[Data excerpts]
'''

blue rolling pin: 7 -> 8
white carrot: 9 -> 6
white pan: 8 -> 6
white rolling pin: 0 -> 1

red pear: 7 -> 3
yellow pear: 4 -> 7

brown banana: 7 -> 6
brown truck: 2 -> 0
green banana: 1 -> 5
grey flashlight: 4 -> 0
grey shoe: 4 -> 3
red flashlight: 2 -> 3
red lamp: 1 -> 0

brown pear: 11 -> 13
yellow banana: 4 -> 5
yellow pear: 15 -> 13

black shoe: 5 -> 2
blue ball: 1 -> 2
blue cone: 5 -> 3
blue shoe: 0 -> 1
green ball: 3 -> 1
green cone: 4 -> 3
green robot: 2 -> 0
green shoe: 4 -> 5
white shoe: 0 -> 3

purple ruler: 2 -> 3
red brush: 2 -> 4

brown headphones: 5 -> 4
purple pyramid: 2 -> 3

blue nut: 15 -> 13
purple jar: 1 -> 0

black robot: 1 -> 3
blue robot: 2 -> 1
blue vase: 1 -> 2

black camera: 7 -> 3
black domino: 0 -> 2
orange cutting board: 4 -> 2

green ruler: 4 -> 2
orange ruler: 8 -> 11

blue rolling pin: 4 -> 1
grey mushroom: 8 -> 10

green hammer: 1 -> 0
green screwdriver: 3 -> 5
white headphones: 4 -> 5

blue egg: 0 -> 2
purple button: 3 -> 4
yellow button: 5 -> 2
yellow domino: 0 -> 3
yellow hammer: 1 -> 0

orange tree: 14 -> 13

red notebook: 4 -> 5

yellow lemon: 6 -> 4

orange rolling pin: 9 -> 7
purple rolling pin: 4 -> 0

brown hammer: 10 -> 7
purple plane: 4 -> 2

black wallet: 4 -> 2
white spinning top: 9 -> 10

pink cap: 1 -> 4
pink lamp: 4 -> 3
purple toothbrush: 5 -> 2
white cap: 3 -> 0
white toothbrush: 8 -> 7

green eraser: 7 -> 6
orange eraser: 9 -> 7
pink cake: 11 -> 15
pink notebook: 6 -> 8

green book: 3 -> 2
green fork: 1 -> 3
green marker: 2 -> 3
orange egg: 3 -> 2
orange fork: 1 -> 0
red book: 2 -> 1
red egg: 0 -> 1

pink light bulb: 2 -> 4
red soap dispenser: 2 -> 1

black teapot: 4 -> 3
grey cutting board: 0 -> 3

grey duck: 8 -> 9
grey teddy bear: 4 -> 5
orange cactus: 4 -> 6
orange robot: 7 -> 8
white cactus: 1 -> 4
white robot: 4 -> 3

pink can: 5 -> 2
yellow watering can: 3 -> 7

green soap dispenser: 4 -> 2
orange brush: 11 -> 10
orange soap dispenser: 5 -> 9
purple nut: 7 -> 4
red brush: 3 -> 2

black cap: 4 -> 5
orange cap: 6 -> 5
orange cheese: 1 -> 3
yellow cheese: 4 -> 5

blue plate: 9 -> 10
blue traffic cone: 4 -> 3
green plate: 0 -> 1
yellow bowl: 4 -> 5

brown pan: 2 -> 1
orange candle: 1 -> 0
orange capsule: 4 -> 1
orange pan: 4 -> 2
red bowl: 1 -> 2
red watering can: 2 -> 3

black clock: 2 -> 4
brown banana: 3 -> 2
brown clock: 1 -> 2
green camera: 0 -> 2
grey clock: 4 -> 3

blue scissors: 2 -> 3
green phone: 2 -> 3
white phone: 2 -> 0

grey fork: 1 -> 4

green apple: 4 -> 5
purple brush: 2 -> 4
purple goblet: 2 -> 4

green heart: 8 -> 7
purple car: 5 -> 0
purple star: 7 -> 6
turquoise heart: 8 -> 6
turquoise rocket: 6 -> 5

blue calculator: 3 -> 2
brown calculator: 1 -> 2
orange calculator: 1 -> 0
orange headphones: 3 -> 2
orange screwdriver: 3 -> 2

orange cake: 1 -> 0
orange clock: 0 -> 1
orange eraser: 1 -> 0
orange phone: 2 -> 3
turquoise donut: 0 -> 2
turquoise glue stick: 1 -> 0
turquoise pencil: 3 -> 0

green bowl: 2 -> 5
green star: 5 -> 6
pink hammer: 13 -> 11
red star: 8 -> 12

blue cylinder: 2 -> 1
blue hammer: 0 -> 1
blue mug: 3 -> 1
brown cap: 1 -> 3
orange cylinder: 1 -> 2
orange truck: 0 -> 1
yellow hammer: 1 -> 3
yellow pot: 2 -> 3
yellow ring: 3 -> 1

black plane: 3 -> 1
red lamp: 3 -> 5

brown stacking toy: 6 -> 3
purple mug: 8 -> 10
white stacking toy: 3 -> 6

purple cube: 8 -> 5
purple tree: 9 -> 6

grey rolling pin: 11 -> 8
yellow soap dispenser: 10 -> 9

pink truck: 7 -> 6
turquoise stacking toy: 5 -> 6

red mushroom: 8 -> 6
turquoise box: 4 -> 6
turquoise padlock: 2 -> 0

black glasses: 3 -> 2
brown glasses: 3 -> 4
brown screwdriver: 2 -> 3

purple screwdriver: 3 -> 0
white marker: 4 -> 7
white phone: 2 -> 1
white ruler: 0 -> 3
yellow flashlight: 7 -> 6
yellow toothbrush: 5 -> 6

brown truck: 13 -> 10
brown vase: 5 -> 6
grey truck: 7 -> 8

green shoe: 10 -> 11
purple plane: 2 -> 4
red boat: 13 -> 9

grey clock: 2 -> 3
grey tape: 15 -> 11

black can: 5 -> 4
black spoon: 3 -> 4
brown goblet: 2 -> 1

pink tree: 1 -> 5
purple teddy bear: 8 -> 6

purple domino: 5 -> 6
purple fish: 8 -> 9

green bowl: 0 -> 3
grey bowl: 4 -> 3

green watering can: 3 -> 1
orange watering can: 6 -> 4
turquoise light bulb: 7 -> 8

'''

- The problem
Collect every line above that contains the word "screwdriver".

- Problem solution
green screwdriver: 3 -> 5
orange screwdriver: 3 -> 2
brown screwdriver: 2 -> 3
purple screwdriver: 3 -> 0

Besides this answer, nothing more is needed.